• _DIRECTIONS FOR THIS TASK_
The expected output is every record below, transcribed exactly, with the pictures left out.

Segment Start: DATASET

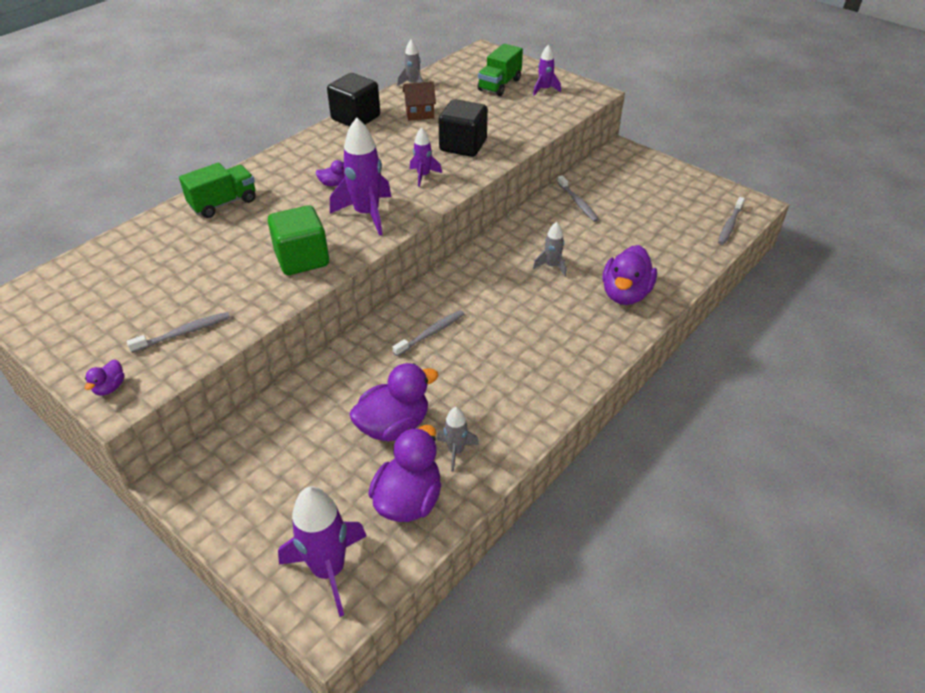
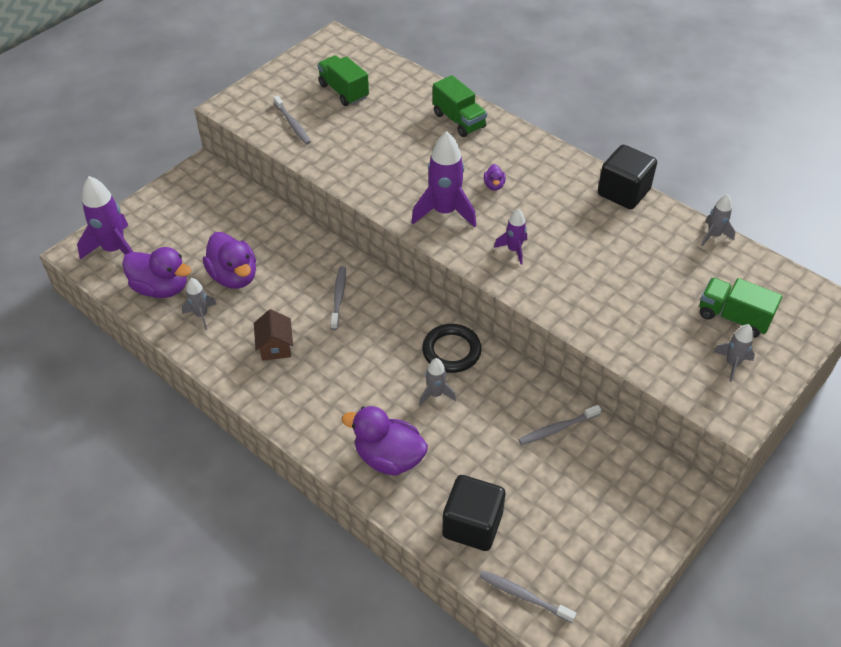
camera: 90 degrees right, 5 degrees up
(110, 387) = (242, 100): purple duck -> none
(132, 290) = (343, 91): none -> green truck
(302, 259) = (378, 176): green cube -> none
(419, 113) = (644, 243): brown house -> brown house (275, 347)
(431, 333) = (338, 297): grey toothbrush -> grey toothbrush turned 135 degrees counterclockwise
(463, 145) = (578, 281): black cube -> black cube (472, 525)
(501, 256) = (451, 351): none -> black ring
(544, 90) = (732, 364): purple rocket -> grey rocket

Segment End: DATASET

• _REPLY_
camera: 90 degrees right, 5 degrees up
(110, 387) = (242, 100): purple duck -> none
(132, 290) = (343, 91): none -> green truck
(302, 259) = (378, 176): green cube -> none
(419, 113) = (644, 243): brown house -> brown house (275, 347)
(431, 333) = (338, 297): grey toothbrush -> grey toothbrush turned 135 degrees counterclockwise
(463, 145) = (578, 281): black cube -> black cube (472, 525)
(501, 256) = (451, 351): none -> black ring
(544, 90) = (732, 364): purple rocket -> grey rocket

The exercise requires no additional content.